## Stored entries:
--

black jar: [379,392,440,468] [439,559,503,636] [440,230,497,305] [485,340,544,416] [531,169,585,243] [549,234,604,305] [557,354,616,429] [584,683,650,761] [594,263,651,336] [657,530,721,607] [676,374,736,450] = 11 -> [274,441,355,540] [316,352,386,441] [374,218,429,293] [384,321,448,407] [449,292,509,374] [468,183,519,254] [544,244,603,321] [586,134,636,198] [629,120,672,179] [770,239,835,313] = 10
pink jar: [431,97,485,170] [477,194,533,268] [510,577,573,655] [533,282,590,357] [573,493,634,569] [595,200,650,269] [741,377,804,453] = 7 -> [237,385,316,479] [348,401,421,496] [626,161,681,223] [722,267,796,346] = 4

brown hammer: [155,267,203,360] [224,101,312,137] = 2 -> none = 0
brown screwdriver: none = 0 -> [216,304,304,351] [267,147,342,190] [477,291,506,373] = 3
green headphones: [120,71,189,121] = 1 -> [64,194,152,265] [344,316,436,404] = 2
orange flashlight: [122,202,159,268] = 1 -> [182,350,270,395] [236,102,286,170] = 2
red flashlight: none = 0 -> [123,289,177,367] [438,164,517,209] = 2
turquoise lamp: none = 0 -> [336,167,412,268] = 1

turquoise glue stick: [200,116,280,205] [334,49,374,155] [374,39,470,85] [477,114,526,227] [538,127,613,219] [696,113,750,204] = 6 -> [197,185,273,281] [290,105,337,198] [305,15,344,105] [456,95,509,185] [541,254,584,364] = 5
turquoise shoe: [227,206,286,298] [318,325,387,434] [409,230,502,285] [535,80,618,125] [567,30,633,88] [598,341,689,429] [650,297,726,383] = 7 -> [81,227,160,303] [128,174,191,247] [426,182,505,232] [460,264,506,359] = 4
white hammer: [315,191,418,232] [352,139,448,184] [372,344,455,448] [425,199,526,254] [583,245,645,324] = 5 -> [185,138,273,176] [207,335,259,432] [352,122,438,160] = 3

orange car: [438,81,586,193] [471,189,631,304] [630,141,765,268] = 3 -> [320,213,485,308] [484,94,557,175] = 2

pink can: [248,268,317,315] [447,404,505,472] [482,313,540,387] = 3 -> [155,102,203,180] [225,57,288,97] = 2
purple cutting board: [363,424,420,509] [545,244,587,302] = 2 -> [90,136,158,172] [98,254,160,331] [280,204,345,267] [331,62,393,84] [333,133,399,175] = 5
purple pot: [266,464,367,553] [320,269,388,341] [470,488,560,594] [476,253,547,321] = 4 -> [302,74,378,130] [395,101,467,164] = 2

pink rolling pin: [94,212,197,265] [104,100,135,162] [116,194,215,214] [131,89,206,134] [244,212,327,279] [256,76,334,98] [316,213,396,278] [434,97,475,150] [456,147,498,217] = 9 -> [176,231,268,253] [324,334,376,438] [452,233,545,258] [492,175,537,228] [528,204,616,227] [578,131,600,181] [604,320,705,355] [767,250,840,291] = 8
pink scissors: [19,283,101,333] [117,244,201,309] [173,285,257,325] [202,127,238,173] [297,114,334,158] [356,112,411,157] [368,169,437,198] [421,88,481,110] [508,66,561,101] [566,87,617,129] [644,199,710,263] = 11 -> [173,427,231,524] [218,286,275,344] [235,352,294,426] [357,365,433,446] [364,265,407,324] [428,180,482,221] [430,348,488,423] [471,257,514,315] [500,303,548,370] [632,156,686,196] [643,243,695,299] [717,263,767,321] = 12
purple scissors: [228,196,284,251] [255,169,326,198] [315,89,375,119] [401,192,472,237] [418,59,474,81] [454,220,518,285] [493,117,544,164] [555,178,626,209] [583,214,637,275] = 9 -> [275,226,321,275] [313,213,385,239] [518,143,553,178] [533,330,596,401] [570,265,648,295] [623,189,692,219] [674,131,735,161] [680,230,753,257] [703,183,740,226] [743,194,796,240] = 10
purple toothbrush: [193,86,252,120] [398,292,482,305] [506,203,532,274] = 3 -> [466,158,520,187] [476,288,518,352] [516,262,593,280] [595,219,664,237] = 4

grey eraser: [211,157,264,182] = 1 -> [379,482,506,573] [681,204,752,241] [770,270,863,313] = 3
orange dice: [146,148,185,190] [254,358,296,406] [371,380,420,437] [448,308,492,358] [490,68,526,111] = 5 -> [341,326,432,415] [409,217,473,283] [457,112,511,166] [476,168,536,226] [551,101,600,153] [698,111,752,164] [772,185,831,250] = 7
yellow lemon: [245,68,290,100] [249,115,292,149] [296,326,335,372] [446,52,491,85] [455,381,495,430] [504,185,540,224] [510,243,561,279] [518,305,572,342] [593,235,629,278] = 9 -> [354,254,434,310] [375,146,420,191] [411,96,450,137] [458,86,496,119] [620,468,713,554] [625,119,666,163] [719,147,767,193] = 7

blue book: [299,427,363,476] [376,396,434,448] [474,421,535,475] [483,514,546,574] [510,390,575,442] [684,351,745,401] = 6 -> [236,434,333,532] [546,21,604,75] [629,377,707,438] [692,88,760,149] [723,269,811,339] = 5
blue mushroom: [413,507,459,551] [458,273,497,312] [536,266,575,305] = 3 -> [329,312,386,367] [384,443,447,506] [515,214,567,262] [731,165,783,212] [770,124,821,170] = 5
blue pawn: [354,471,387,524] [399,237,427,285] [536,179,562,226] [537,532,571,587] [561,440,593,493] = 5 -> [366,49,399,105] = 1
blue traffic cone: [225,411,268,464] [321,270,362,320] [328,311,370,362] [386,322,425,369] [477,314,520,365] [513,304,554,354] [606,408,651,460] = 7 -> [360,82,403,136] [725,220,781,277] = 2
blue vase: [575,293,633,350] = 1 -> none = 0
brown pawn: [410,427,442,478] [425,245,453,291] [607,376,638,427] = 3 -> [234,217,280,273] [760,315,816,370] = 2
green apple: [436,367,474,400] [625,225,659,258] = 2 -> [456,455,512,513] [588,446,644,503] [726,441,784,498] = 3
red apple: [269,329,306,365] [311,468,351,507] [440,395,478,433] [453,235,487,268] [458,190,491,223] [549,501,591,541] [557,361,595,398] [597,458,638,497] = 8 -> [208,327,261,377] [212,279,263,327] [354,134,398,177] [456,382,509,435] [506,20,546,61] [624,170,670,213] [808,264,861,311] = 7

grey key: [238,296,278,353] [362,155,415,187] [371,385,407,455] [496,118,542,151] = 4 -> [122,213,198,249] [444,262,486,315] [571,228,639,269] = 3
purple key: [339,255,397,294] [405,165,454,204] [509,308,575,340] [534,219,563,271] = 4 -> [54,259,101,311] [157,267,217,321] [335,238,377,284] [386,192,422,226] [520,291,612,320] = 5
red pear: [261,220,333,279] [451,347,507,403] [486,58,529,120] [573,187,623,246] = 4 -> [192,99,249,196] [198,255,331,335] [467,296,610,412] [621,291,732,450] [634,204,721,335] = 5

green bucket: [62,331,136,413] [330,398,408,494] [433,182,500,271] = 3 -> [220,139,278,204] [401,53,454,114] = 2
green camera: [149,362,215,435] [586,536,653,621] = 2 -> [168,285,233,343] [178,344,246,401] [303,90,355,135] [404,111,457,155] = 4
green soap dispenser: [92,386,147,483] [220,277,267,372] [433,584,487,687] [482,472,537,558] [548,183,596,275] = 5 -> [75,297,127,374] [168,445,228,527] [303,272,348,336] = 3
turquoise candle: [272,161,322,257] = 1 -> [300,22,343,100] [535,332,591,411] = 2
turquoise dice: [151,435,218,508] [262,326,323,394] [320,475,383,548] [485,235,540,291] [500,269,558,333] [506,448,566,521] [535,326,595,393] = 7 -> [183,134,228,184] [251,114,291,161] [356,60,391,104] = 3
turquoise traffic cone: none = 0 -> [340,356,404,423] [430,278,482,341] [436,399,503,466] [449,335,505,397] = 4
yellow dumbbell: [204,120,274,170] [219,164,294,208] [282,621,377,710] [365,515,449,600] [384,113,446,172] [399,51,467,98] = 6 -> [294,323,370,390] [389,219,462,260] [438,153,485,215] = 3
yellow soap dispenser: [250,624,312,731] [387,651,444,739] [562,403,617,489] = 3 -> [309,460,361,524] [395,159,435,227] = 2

--

## TASK INSTRUCTIONS:
Among the entries above, find the line with "orange flashlight: [122,202,159,268]" and the line with "white hammer: [315,191,418,232]"; give again exactly these two lines and all lines between them.

## SOLUTION TO THIS EXERCISE:
orange flashlight: [122,202,159,268] = 1 -> [182,350,270,395] [236,102,286,170] = 2
red flashlight: none = 0 -> [123,289,177,367] [438,164,517,209] = 2
turquoise lamp: none = 0 -> [336,167,412,268] = 1

turquoise glue stick: [200,116,280,205] [334,49,374,155] [374,39,470,85] [477,114,526,227] [538,127,613,219] [696,113,750,204] = 6 -> [197,185,273,281] [290,105,337,198] [305,15,344,105] [456,95,509,185] [541,254,584,364] = 5
turquoise shoe: [227,206,286,298] [318,325,387,434] [409,230,502,285] [535,80,618,125] [567,30,633,88] [598,341,689,429] [650,297,726,383] = 7 -> [81,227,160,303] [128,174,191,247] [426,182,505,232] [460,264,506,359] = 4
white hammer: [315,191,418,232] [352,139,448,184] [372,344,455,448] [425,199,526,254] [583,245,645,324] = 5 -> [185,138,273,176] [207,335,259,432] [352,122,438,160] = 3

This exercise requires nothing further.